Given data Start Marker
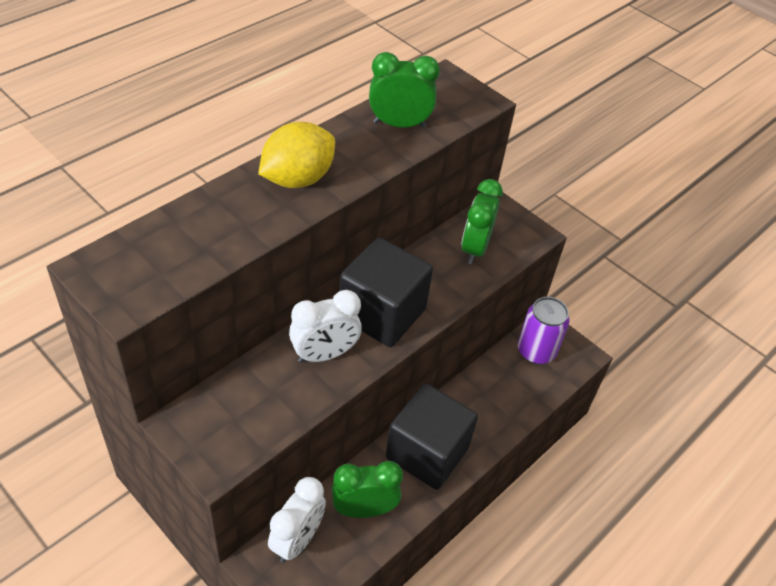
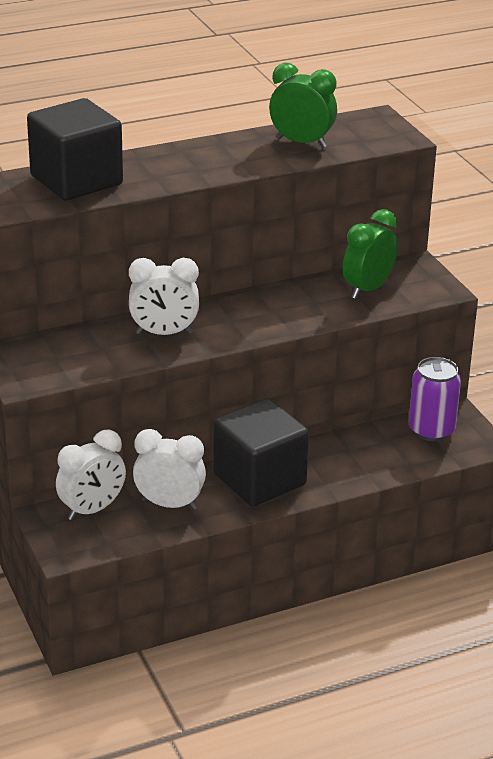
camera: 25 degrees right, 15 degrees down
yellow lemon [258,122,335,188] -> none
green clock [332,461,403,518] -> white clock [133,429,206,510]
black cube [339,237,433,347] -> black cube moved to [27,98,123,200]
Given data End Marker
• What is expected: Print all of the material exactly. Omit pictures.

• Solution below:
camera: 25 degrees right, 15 degrees down
yellow lemon [258,122,335,188] -> none
green clock [332,461,403,518] -> white clock [133,429,206,510]
black cube [339,237,433,347] -> black cube moved to [27,98,123,200]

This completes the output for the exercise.